§ Activity:
If an entry holds a picture, leave the picture out and copy the rest exactly.

§ Extracted records:
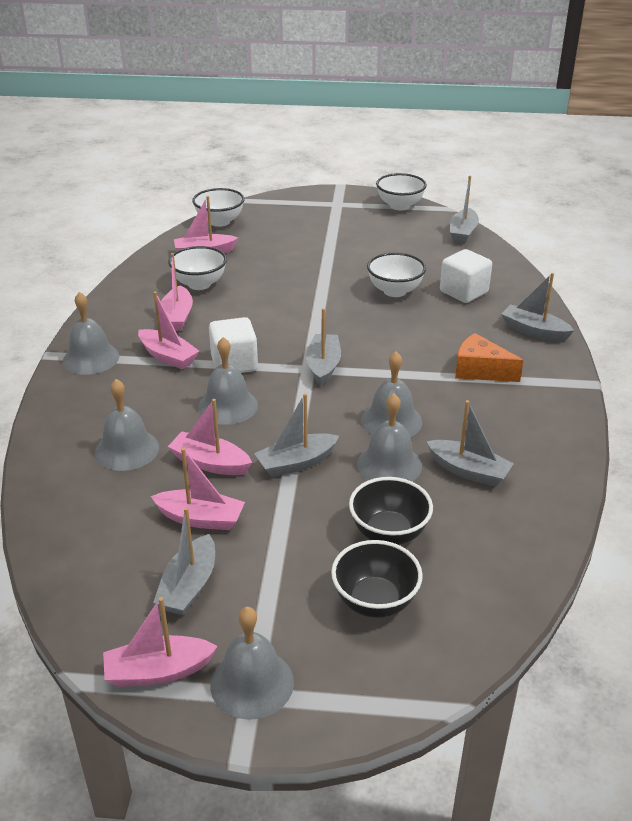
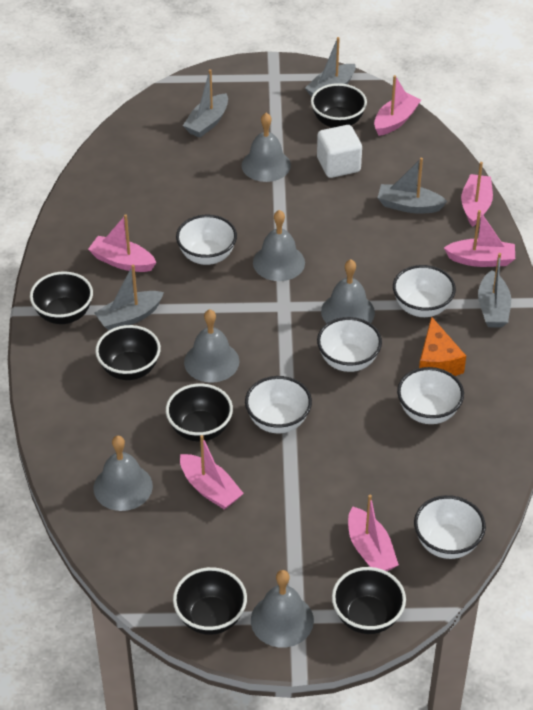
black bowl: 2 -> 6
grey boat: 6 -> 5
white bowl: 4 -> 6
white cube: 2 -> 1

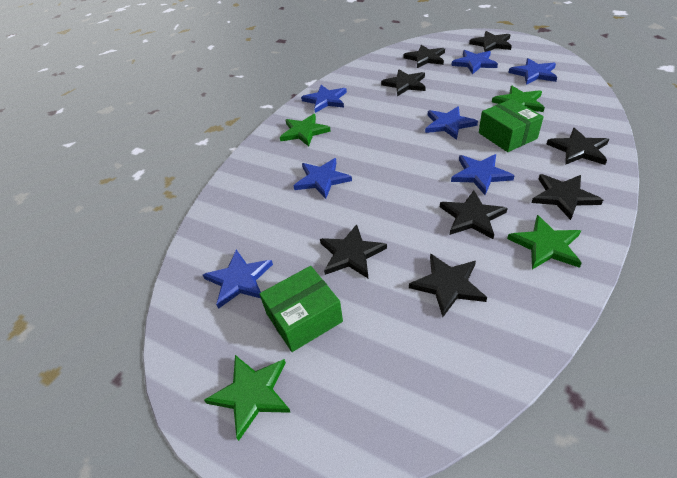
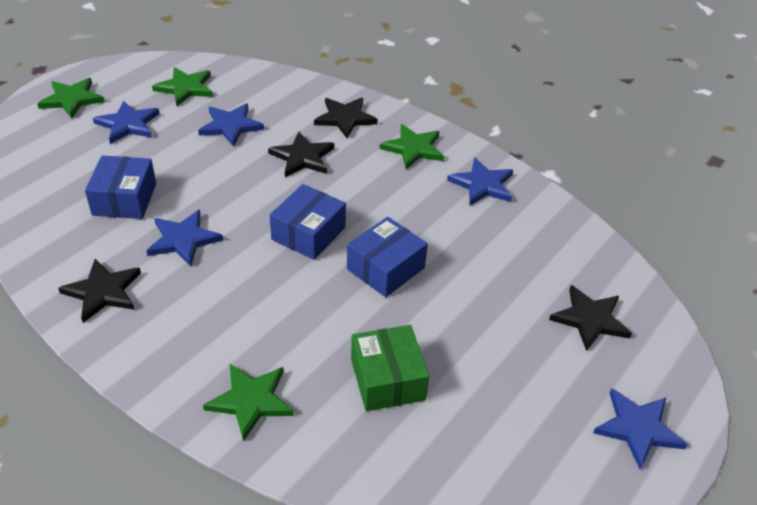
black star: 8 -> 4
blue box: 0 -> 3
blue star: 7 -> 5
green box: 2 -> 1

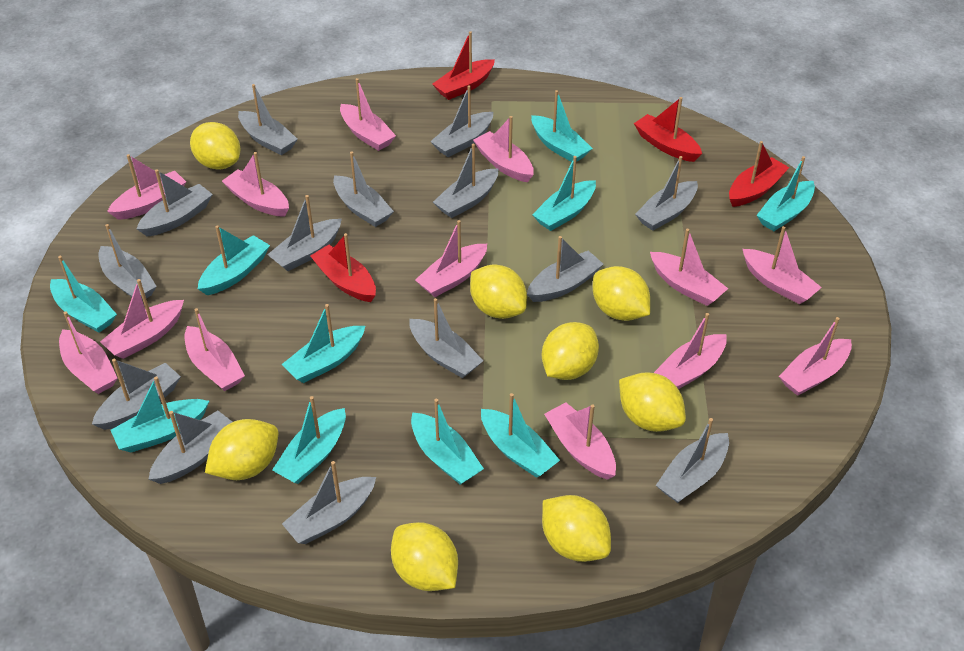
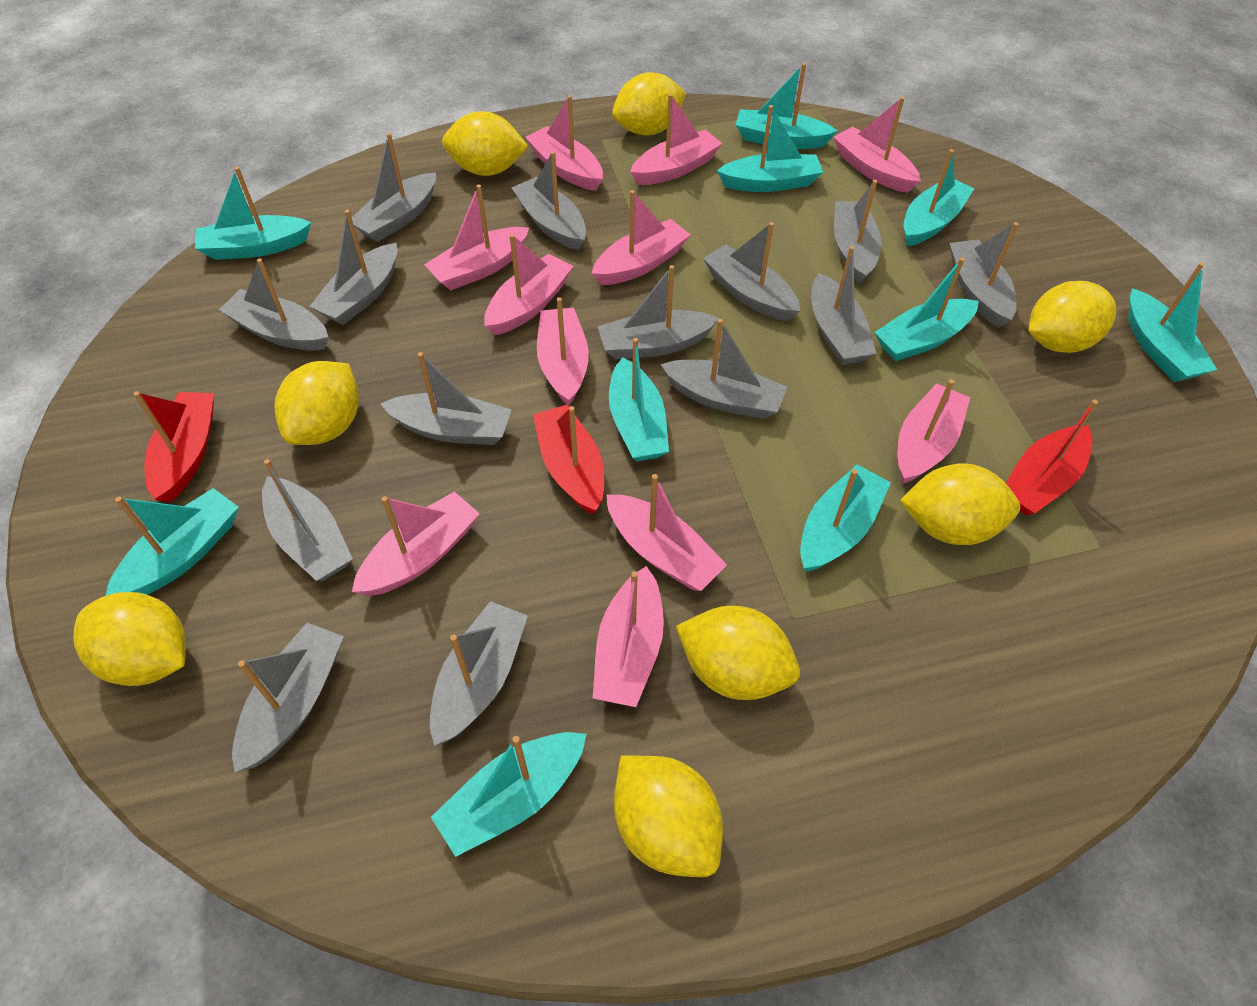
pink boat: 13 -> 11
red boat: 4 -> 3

§ Solution below:
black bowl: 2 -> 6
grey boat: 6 -> 5
white bowl: 4 -> 6
white cube: 2 -> 1

black star: 8 -> 4
blue box: 0 -> 3
blue star: 7 -> 5
green box: 2 -> 1

pink boat: 13 -> 11
red boat: 4 -> 3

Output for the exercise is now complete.